(Difference listings)
_____
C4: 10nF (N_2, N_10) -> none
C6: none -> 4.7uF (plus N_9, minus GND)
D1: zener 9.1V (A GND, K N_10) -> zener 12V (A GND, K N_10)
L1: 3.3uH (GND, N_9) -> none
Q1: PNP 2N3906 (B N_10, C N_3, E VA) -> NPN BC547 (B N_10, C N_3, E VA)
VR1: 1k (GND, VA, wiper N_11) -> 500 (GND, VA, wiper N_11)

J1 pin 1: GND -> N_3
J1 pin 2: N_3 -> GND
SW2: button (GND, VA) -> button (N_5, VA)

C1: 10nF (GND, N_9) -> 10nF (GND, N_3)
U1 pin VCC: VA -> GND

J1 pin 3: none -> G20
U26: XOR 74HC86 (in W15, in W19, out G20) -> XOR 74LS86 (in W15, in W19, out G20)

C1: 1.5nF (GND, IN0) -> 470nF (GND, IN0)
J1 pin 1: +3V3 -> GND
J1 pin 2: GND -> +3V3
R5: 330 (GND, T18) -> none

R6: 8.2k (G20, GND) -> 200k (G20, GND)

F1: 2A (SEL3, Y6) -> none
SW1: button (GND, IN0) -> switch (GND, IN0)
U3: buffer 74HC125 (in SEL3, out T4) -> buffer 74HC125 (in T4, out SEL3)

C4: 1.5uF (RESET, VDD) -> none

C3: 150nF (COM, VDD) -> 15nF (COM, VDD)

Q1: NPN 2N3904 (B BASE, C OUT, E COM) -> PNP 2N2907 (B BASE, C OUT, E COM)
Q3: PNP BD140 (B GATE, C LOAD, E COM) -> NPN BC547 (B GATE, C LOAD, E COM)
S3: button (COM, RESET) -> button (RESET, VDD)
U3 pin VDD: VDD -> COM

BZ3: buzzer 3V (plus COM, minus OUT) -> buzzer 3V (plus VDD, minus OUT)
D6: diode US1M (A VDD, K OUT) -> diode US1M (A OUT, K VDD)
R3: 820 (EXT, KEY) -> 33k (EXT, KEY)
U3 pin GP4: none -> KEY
_____
■ WHAT YOU HAVE TO DO:
Among the lines above, show every one that contains the string "minus".

■ ANSWER:
C6: none -> 4.7uF (plus N_9, minus GND)
BZ3: buzzer 3V (plus COM, minus OUT) -> buzzer 3V (plus VDD, minus OUT)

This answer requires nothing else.